• _PROBLEM REQUIREMENTS_
Could you write out exactly, and only, the lines from the one containing "camera: 140 degrees right, 15 degrees down" through the last line of the data, leaving out all pictures?

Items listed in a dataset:
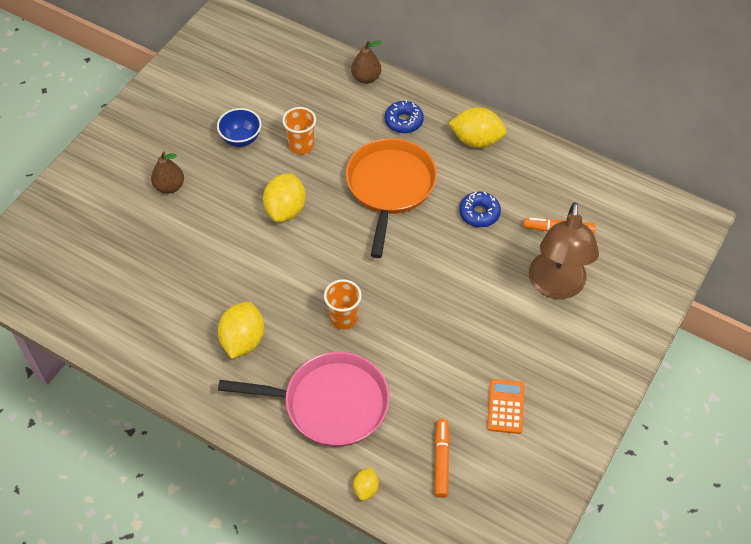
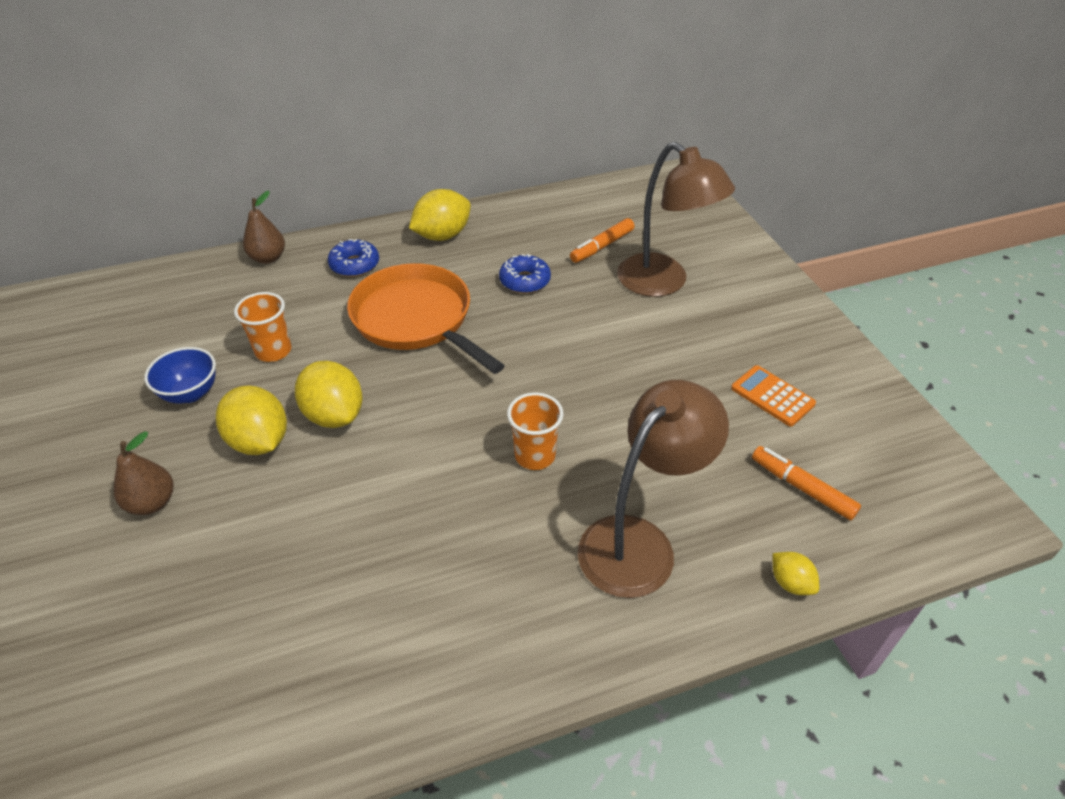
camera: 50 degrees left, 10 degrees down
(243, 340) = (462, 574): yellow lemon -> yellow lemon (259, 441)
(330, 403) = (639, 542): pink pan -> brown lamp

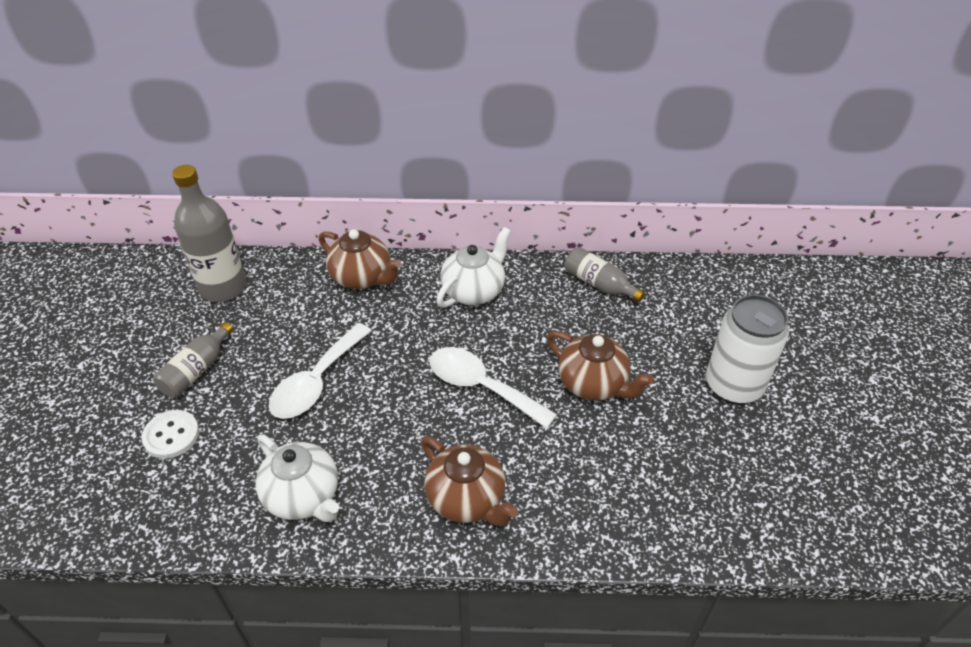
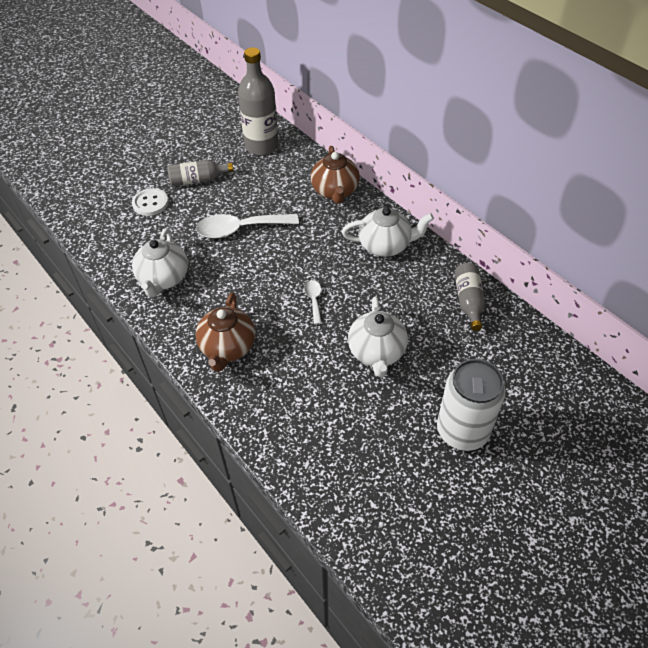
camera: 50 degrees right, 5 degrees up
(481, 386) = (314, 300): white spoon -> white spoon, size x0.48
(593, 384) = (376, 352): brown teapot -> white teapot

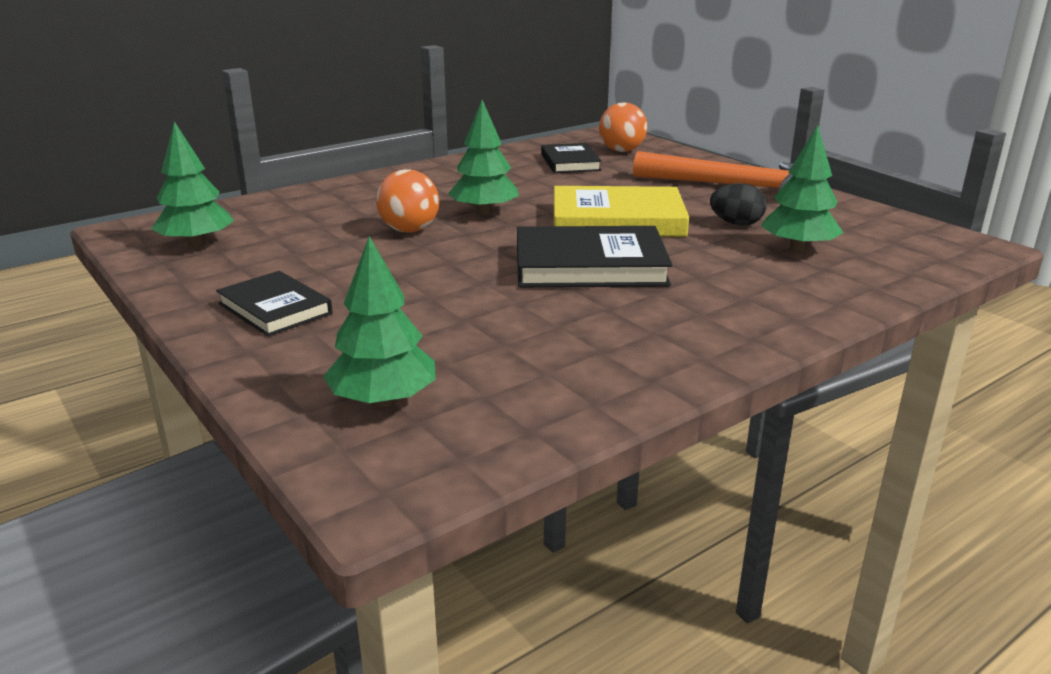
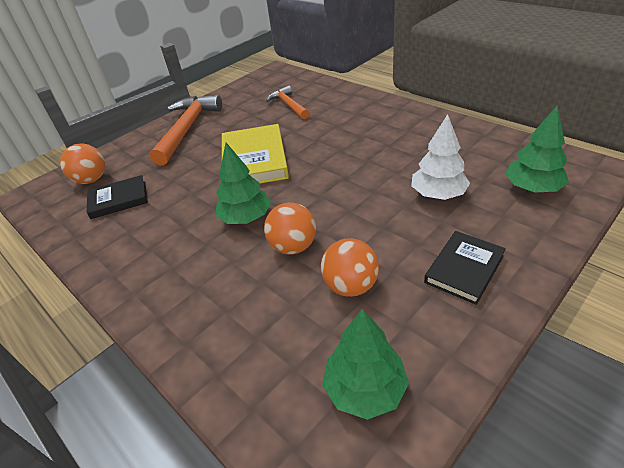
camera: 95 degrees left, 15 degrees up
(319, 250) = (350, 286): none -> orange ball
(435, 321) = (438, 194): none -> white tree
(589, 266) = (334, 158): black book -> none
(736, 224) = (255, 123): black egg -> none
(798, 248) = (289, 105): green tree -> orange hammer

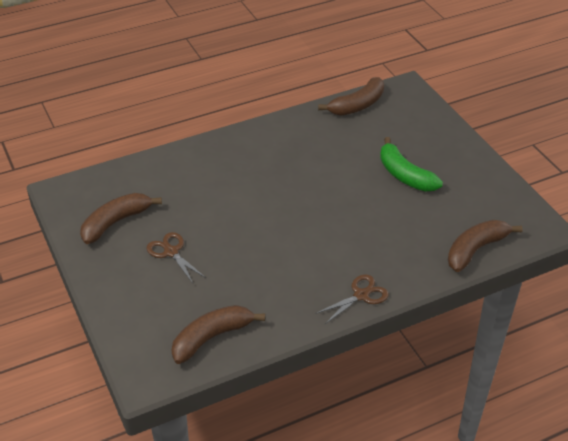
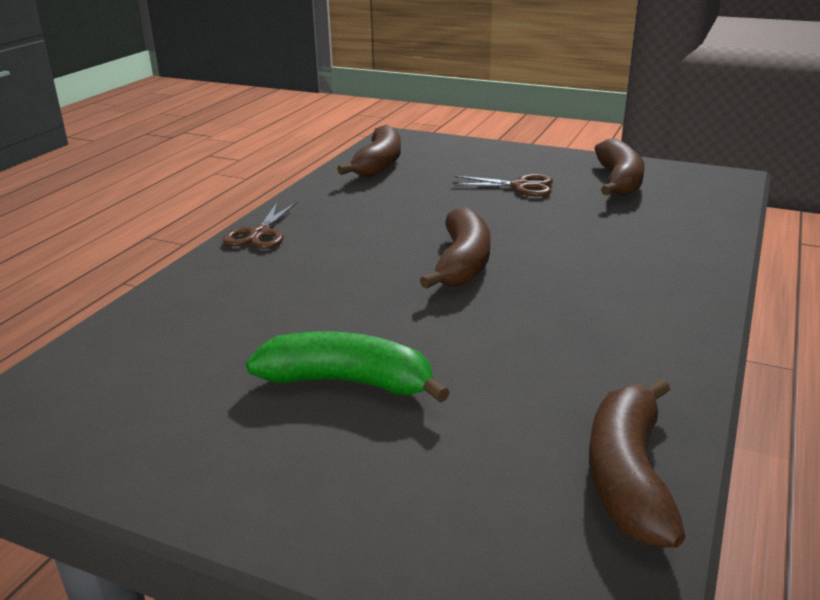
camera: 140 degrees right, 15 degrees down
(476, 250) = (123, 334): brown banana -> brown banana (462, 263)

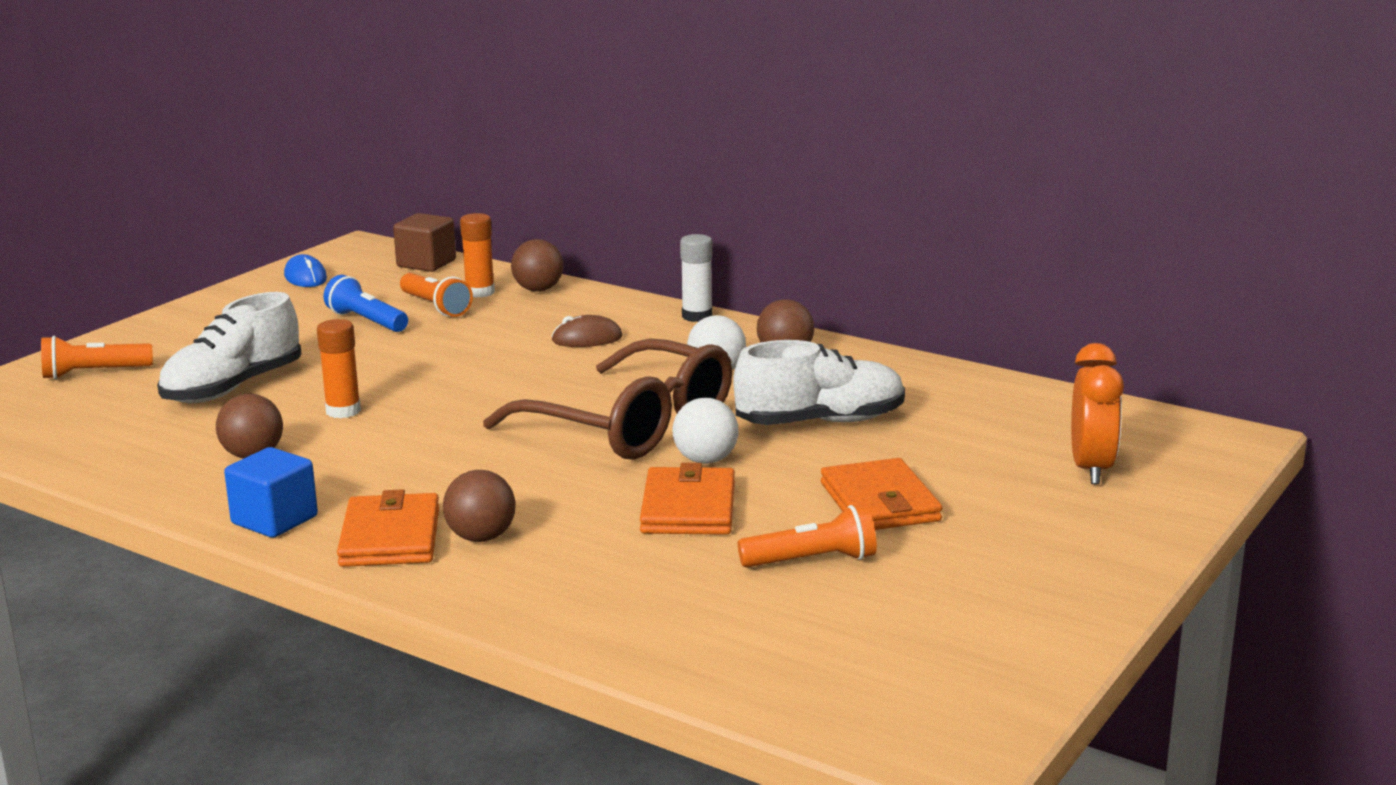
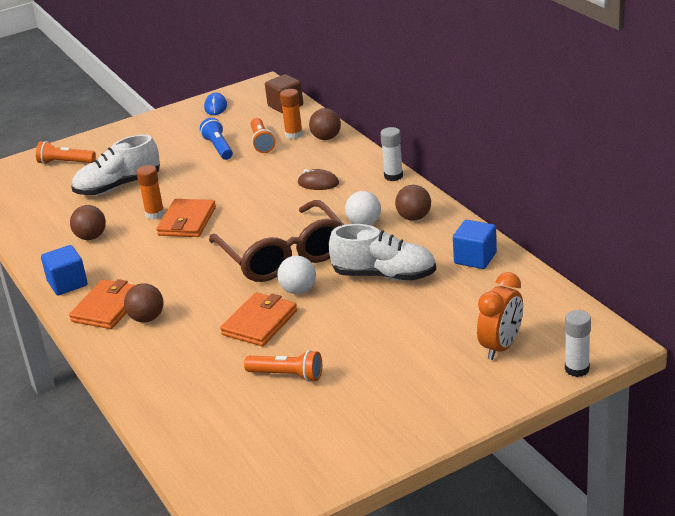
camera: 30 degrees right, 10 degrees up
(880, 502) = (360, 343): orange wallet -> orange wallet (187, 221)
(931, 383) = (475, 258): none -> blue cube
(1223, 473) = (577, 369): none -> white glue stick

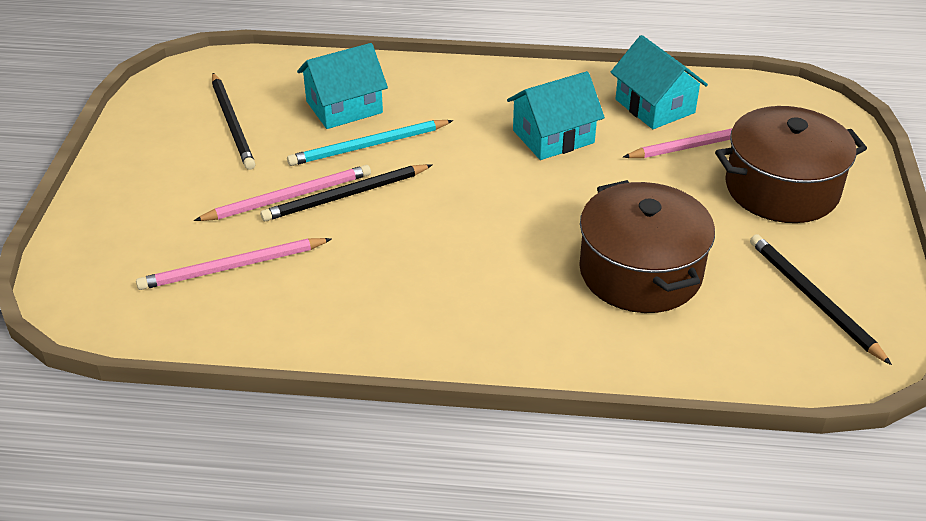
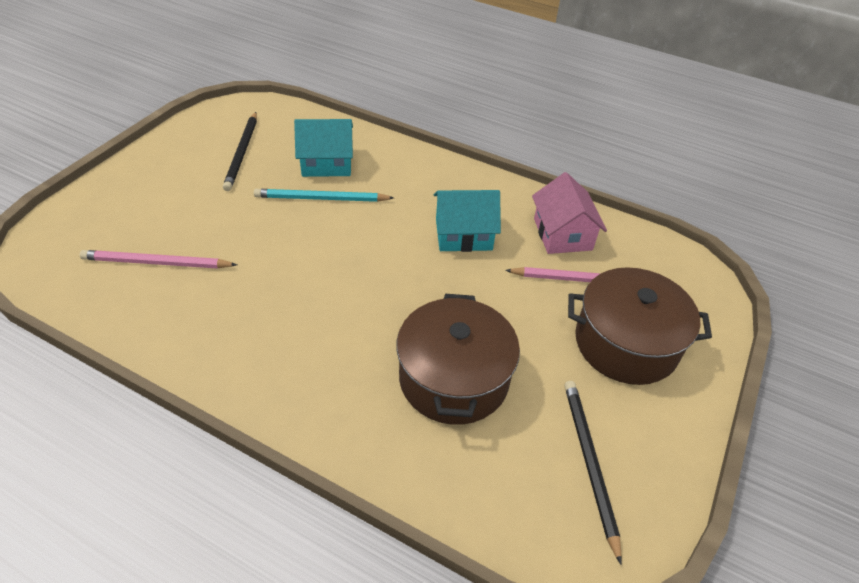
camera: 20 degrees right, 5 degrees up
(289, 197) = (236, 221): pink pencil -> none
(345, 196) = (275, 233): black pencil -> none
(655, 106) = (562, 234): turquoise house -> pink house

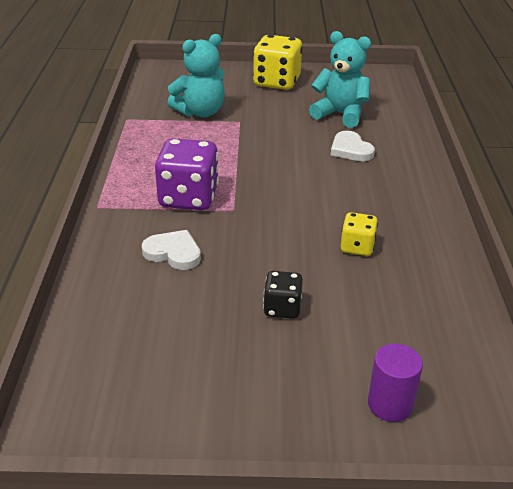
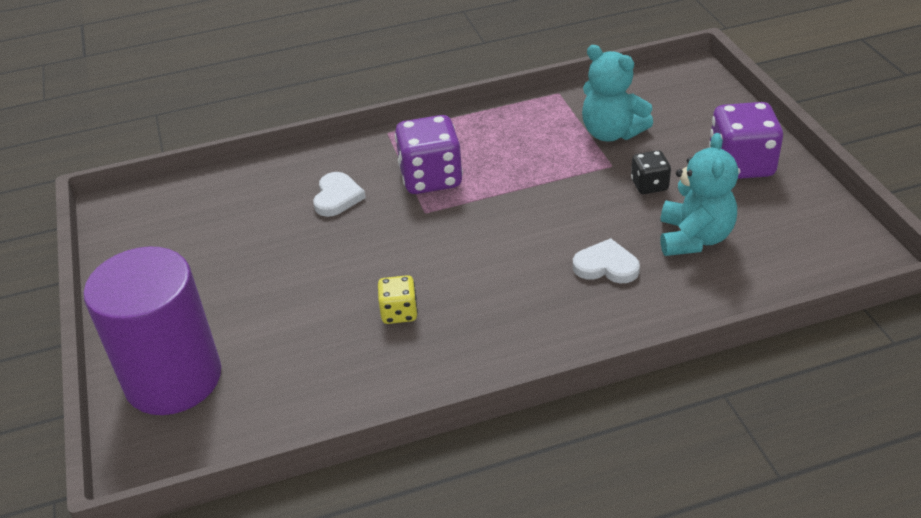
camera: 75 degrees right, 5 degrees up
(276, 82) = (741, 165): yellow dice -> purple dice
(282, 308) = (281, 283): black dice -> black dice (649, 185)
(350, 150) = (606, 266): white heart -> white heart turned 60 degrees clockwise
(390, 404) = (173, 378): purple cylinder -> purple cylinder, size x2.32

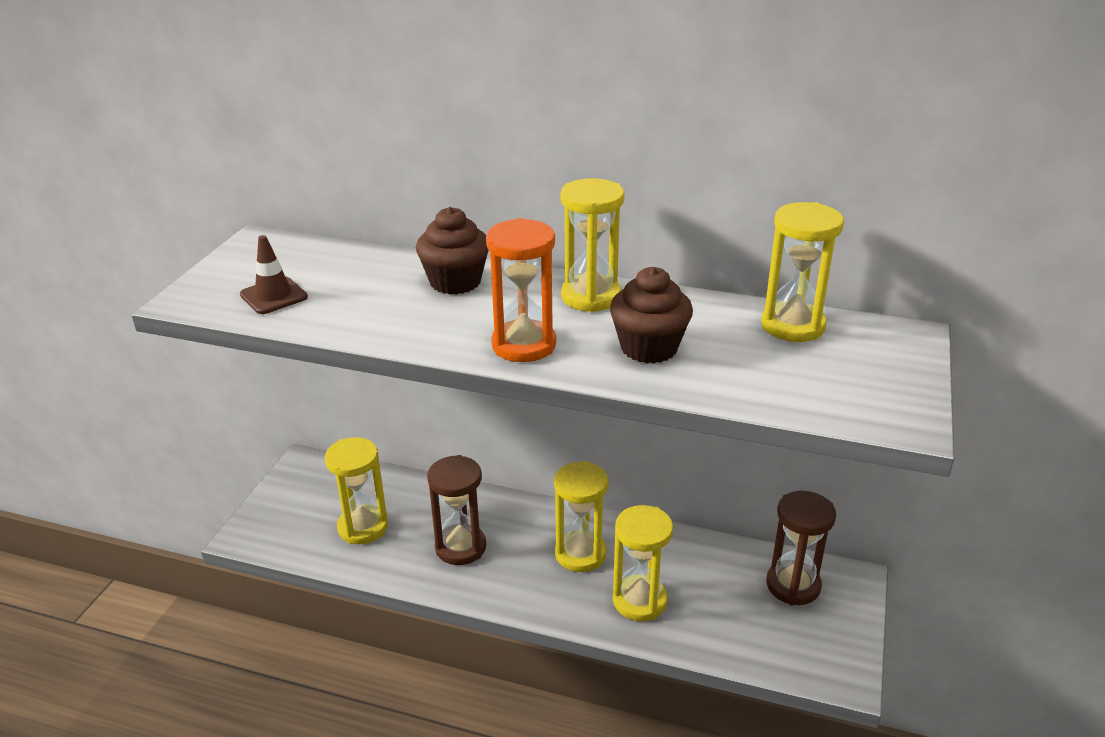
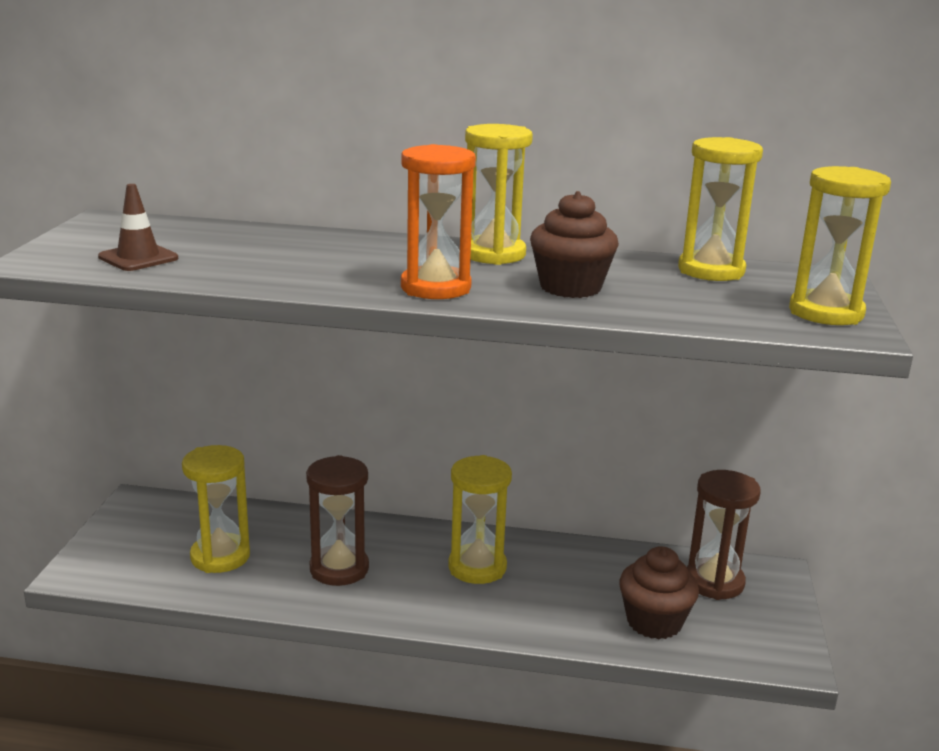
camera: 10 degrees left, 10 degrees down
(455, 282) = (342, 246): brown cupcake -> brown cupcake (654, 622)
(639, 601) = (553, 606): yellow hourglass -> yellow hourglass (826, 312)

• _RESPONSE AREA_
camera: 140 degrees right, 15 degrees down
(476, 250) = (123, 334): brown banana -> brown banana (462, 263)

camera: 30 degrees right, 10 degrees up
(880, 502) = (360, 343): orange wallet -> orange wallet (187, 221)
(931, 383) = (475, 258): none -> blue cube
(1223, 473) = (577, 369): none -> white glue stick

camera: 20 degrees right, 5 degrees up
(289, 197) = (236, 221): pink pencil -> none
(345, 196) = (275, 233): black pencil -> none
(655, 106) = (562, 234): turquoise house -> pink house

camera: 75 degrees right, 5 degrees up
(276, 82) = (741, 165): yellow dice -> purple dice
(282, 308) = (281, 283): black dice -> black dice (649, 185)
(350, 150) = (606, 266): white heart -> white heart turned 60 degrees clockwise
(390, 404) = (173, 378): purple cylinder -> purple cylinder, size x2.32

camera: 10 degrees left, 10 degrees down
(455, 282) = (342, 246): brown cupcake -> brown cupcake (654, 622)
(639, 601) = (553, 606): yellow hourglass -> yellow hourglass (826, 312)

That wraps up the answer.